> RECORDS FOR THE EXERCISE:
---+---

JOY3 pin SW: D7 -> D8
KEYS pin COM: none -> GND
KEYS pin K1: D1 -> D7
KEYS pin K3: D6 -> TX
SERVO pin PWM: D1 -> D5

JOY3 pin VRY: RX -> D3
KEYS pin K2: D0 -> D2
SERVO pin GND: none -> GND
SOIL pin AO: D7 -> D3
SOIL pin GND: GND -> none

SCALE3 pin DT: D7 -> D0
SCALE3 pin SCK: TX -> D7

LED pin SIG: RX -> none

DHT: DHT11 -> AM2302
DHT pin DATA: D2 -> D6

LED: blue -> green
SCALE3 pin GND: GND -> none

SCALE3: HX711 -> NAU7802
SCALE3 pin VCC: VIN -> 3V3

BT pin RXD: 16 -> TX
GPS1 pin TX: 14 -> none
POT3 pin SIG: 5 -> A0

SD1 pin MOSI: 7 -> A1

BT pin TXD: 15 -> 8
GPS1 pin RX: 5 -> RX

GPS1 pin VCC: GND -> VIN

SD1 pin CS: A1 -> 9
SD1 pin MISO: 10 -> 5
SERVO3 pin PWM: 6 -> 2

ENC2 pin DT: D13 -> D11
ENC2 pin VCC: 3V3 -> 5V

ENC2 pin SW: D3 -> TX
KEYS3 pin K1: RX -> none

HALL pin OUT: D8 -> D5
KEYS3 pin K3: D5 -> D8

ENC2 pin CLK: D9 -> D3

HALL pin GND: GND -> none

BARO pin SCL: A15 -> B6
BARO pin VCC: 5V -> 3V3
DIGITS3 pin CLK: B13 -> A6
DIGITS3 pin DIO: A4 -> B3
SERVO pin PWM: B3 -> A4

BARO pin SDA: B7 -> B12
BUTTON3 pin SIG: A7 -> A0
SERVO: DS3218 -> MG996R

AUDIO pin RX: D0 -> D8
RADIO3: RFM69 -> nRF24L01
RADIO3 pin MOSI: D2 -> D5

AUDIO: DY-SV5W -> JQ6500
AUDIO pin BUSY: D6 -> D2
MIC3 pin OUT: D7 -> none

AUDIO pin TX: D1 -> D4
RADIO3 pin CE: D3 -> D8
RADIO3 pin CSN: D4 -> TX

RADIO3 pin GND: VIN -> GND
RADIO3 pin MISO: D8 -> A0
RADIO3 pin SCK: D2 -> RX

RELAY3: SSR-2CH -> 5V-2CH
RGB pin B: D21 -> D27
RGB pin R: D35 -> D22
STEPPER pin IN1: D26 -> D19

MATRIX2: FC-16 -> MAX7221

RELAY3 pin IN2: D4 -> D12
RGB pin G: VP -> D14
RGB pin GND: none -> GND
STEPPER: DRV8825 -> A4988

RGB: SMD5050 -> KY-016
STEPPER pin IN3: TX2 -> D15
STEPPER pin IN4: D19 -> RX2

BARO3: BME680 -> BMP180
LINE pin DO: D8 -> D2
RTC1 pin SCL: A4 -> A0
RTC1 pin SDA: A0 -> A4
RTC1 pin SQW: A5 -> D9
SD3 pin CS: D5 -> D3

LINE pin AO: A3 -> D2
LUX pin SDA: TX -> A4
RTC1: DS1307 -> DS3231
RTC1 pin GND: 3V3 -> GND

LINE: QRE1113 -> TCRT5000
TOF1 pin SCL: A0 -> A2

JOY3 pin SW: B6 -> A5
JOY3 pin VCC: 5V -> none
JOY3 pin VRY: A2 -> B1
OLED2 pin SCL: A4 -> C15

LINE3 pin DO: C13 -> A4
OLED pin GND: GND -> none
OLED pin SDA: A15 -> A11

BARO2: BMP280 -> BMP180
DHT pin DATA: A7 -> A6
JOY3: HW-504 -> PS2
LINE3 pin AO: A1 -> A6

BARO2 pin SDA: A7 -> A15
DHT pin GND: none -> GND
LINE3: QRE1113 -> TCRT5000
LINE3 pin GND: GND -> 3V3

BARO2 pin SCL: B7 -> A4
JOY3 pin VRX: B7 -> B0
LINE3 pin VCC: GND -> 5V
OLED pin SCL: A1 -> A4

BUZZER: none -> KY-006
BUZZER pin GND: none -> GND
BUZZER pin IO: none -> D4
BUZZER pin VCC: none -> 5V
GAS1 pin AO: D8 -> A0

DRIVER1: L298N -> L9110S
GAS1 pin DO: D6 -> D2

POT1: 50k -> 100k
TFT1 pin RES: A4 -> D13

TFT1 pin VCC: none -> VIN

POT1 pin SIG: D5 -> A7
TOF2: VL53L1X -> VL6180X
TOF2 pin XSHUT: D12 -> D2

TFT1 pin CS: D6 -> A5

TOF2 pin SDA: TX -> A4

---+---

> AIM OF THE EXERCISE: Work out how many lines in the material above hold the word "STEPPER"; answer with the number only.

> YOUR SOLUTION: 4